▶ Activity: Set down, exactly as written, the lines from the top of the data to the line that holds "(342, 730) = (515, 415): none", and omit the pictures.
───── Data for review
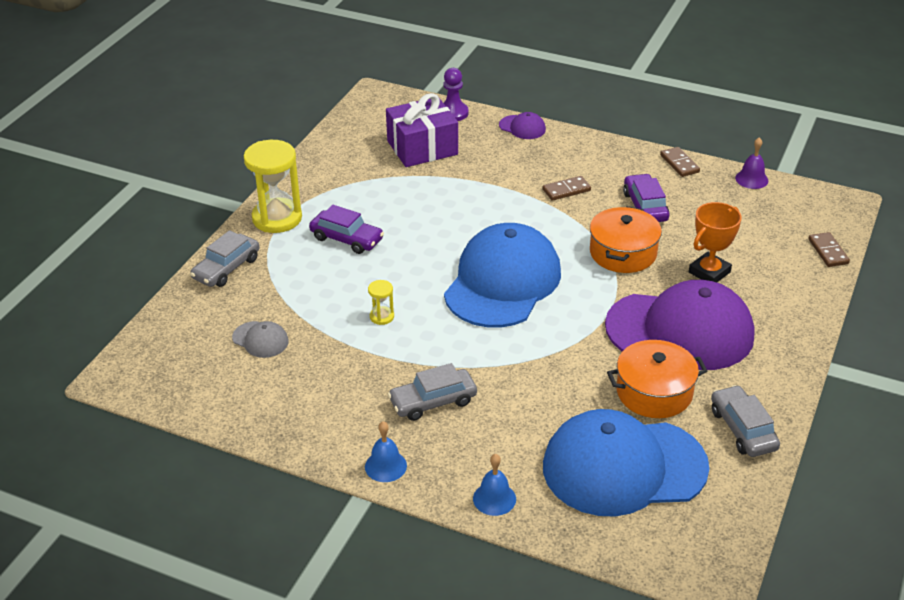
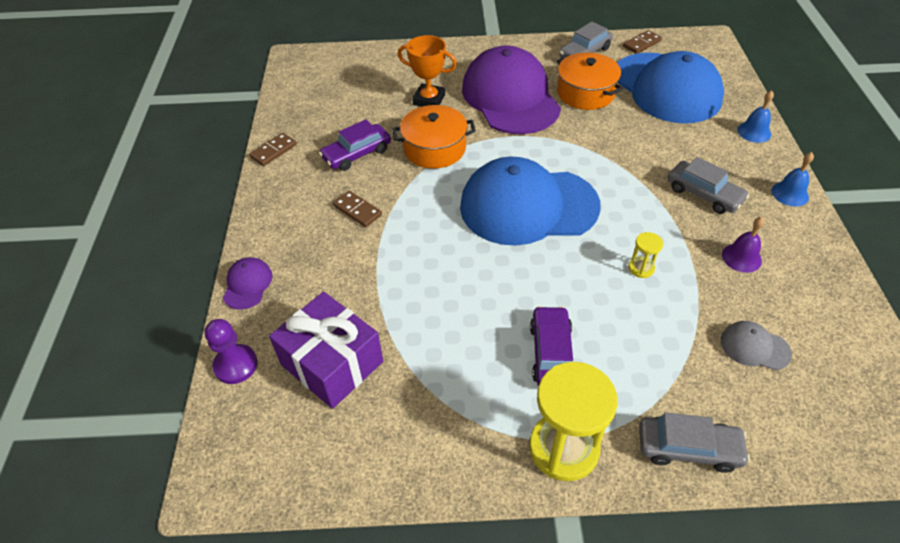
camera: 115 degrees left, 10 degrees up
(260, 340) = (754, 347): grey cap -> grey cap turned 75 degrees counterclockwise
(751, 179) = (280, 106): purple bell -> purple bell (741, 257)
(828, 251) = (364, 54): brown domino -> brown domino (641, 44)

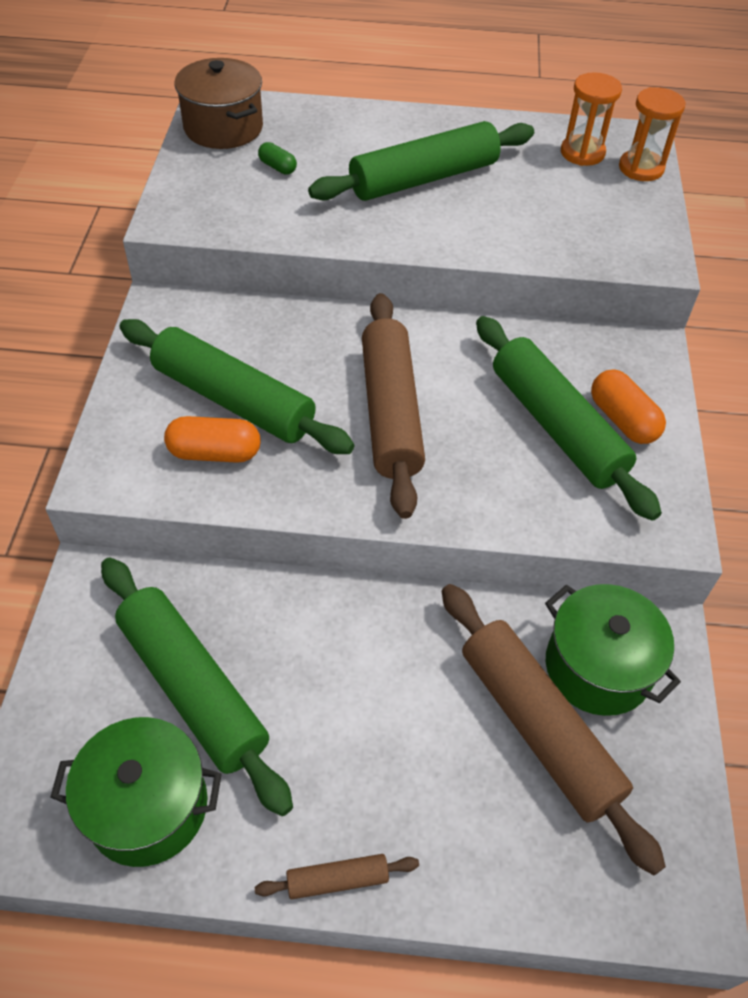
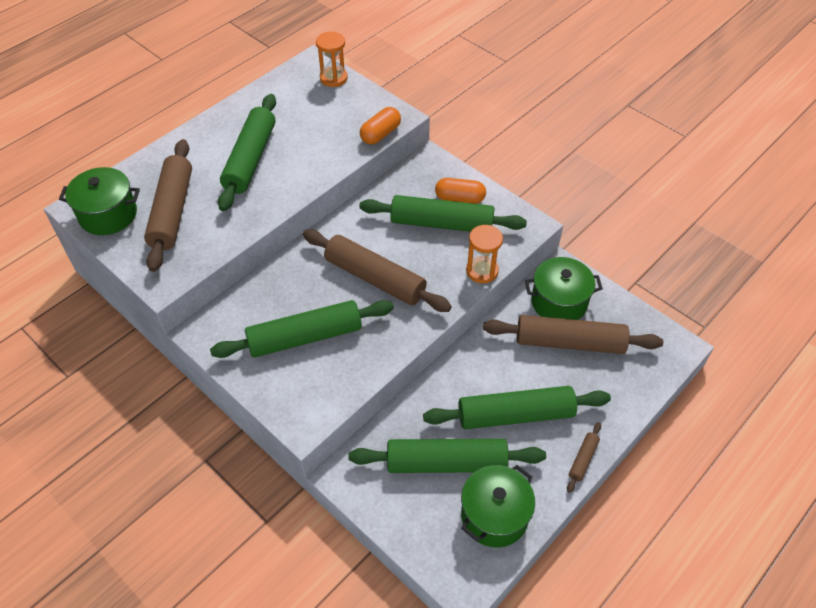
camera: 50 degrees left, 0 degrees up
(215, 453) = (333, 365): orange capsule -> orange capsule (380, 134)
(223, 128) = (108, 214): brown pot -> green pot
(277, 167) = (172, 211): green capsule -> brown rolling pin
(342, 730) = (515, 415): none -> green rolling pin
(582, 153) = (299, 90): orange hourglass -> orange hourglass (482, 271)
──────────
▶ Exercise answer:
camera: 115 degrees left, 10 degrees up
(260, 340) = (754, 347): grey cap -> grey cap turned 75 degrees counterclockwise
(751, 179) = (280, 106): purple bell -> purple bell (741, 257)
(828, 251) = (364, 54): brown domino -> brown domino (641, 44)

camera: 50 degrees left, 0 degrees up
(215, 453) = (333, 365): orange capsule -> orange capsule (380, 134)
(223, 128) = (108, 214): brown pot -> green pot
(277, 167) = (172, 211): green capsule -> brown rolling pin
(342, 730) = (515, 415): none -> green rolling pin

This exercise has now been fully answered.